What this task involves
Please restate exactly the lines of the data below, beginning with the line containing "BT1 pin RXD: B12 -> A4" and ending with the last line.
-------------------------
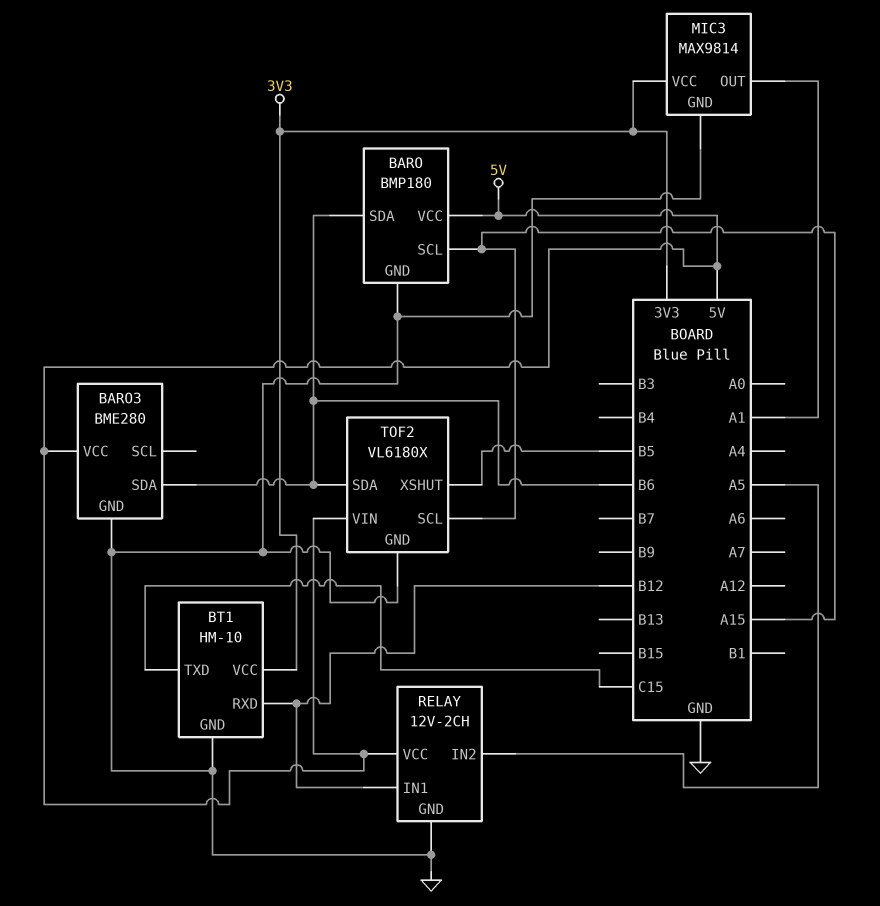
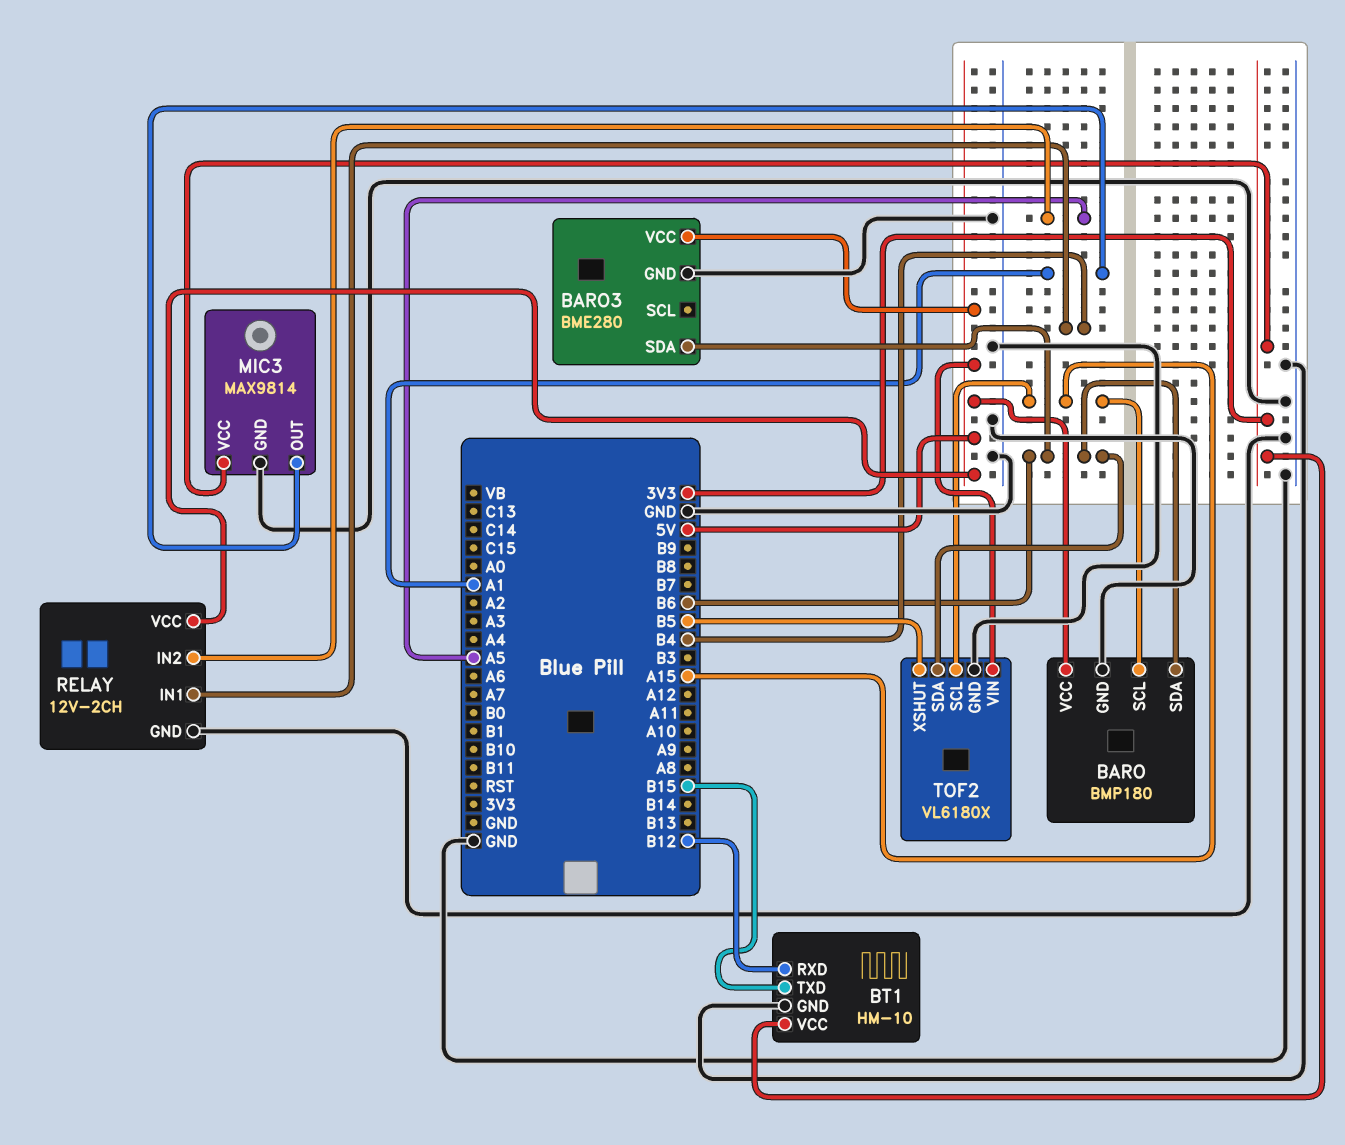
BT1 pin TXD: C15 -> B15
RELAY pin IN1: B12 -> B4

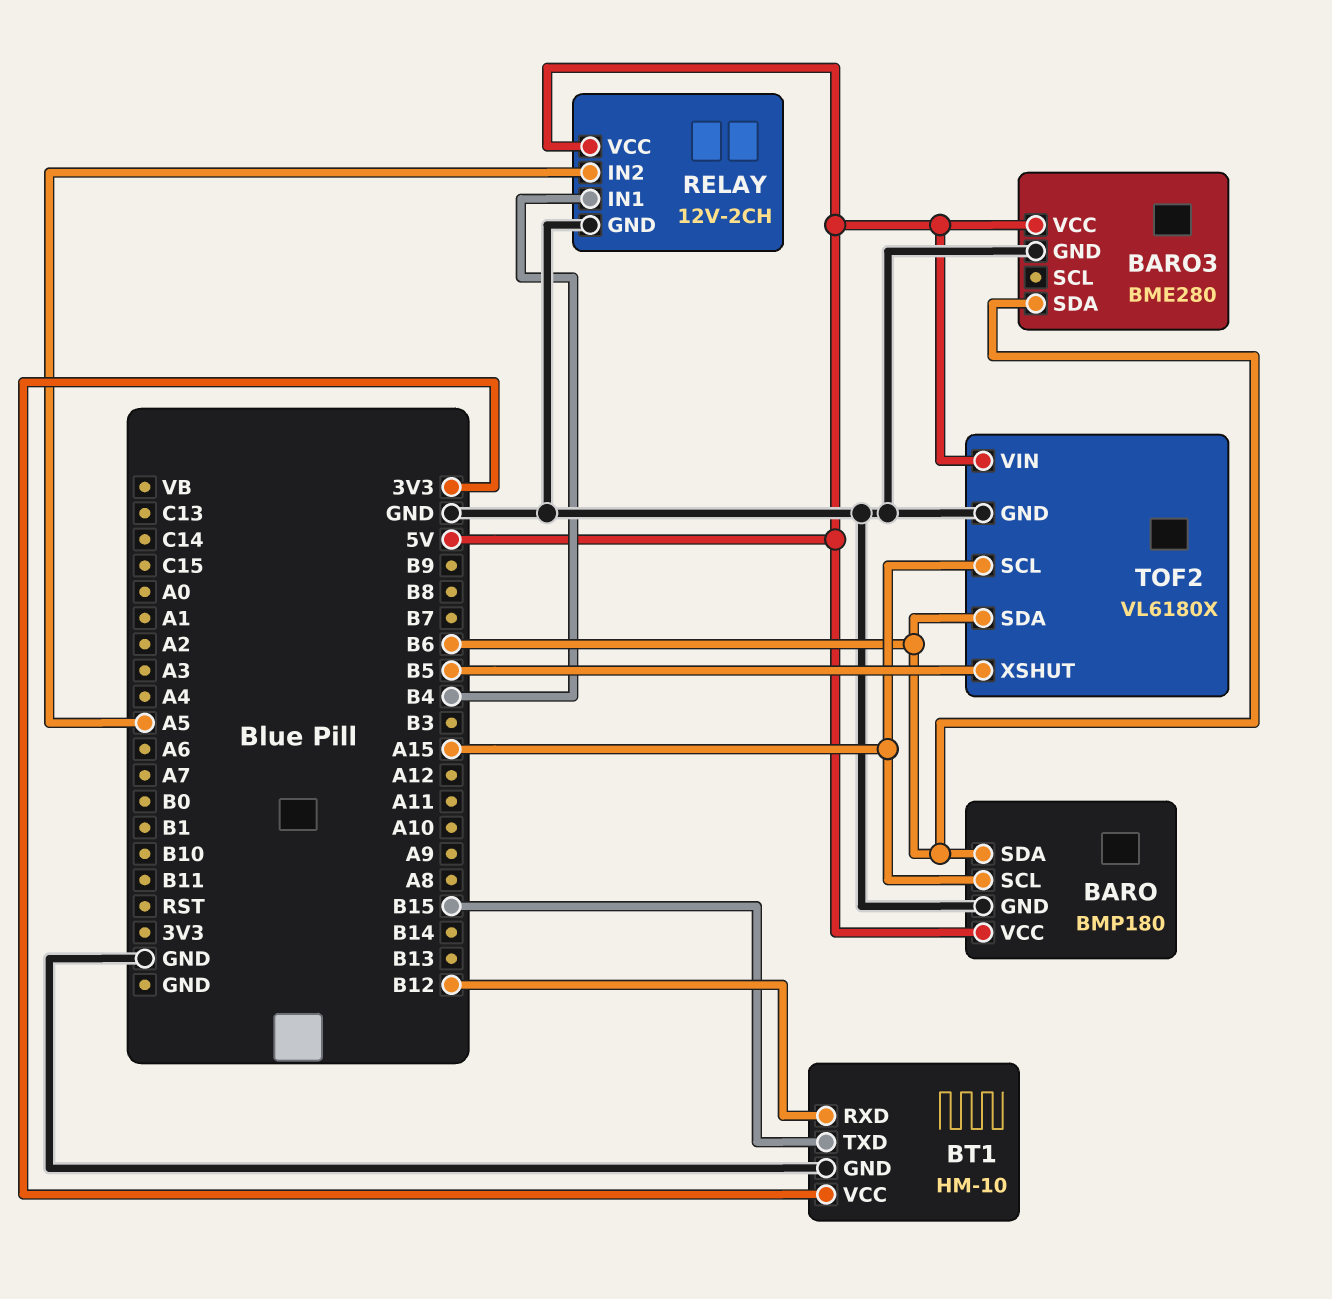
MIC3: MAX9814 -> none
MIC3 pin GND: GND -> none
MIC3 pin OUT: A1 -> none
MIC3 pin VCC: 3V3 -> none

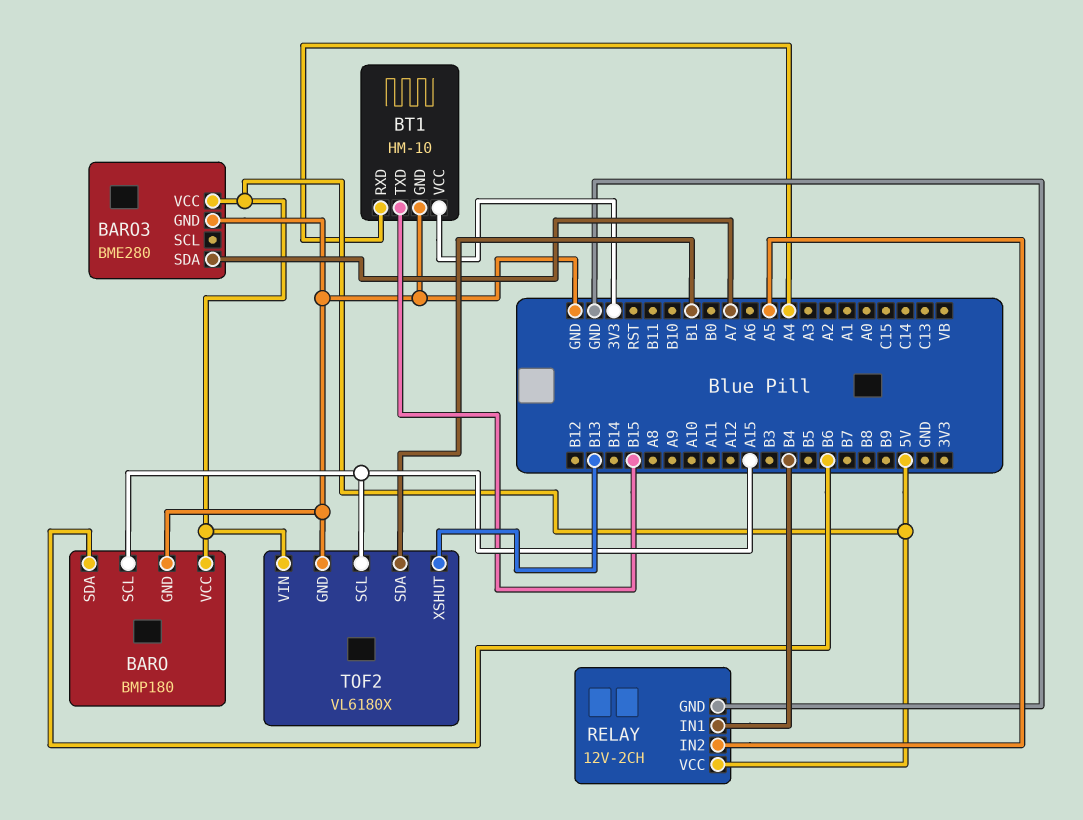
BARO3 pin SDA: B6 -> A7
BT1 pin RXD: B12 -> A4
TOF2 pin SDA: B6 -> B1
TOF2 pin XSHUT: B5 -> B13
-------------------------
Answer to the problem
BT1 pin RXD: B12 -> A4
TOF2 pin SDA: B6 -> B1
TOF2 pin XSHUT: B5 -> B13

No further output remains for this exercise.